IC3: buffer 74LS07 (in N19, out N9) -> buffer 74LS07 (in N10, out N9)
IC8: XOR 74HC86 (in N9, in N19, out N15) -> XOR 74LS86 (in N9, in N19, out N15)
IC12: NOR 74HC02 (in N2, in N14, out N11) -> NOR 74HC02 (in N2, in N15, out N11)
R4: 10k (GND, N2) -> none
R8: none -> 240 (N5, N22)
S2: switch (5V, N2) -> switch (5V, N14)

- WHAT YOU WILL DO:
Repeat the data in full, exactly as supplied.

- WRITTEN RESPONSE:
IC3: buffer 74LS07 (in N19, out N9) -> buffer 74LS07 (in N10, out N9)
IC8: XOR 74HC86 (in N9, in N19, out N15) -> XOR 74LS86 (in N9, in N19, out N15)
IC12: NOR 74HC02 (in N2, in N14, out N11) -> NOR 74HC02 (in N2, in N15, out N11)
R4: 10k (GND, N2) -> none
R8: none -> 240 (N5, N22)
S2: switch (5V, N2) -> switch (5V, N14)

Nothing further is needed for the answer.